▸ **SOURCE INFORMATION**
#####
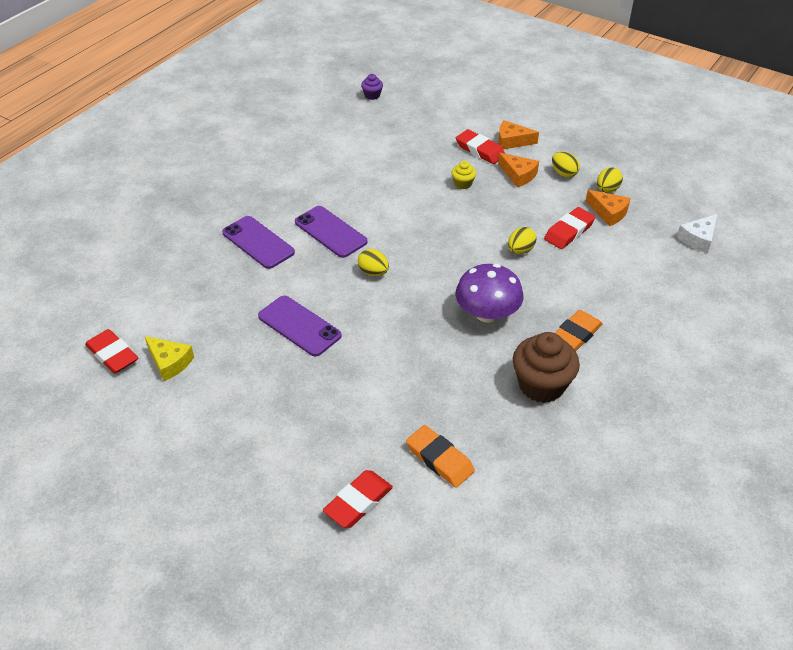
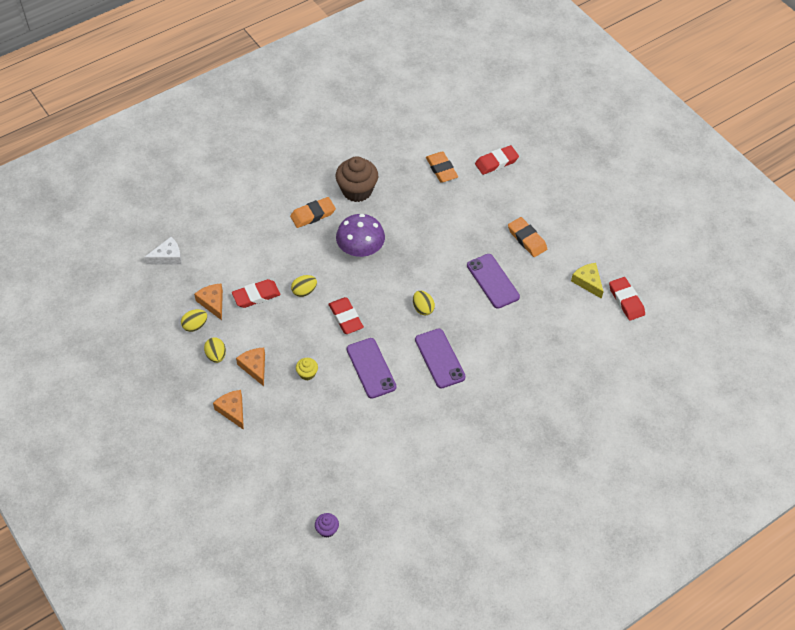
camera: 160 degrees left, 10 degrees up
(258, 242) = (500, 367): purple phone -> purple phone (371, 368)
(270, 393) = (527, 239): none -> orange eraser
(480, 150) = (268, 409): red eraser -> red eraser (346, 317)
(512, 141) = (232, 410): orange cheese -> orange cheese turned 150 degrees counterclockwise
#####
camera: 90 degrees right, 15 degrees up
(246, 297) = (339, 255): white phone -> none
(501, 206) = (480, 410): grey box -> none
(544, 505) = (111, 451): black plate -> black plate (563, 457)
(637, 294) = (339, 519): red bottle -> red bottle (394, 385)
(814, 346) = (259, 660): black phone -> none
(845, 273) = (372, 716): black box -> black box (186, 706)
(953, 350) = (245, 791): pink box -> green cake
#####
The lines above from the one containing "(637, 294) = (339, 519): red" through the one containing "(953, 350) = (245, 791): pink" are to be set down exactly, and no others.

(637, 294) = (339, 519): red bottle -> red bottle (394, 385)
(814, 346) = (259, 660): black phone -> none
(845, 273) = (372, 716): black box -> black box (186, 706)
(953, 350) = (245, 791): pink box -> green cake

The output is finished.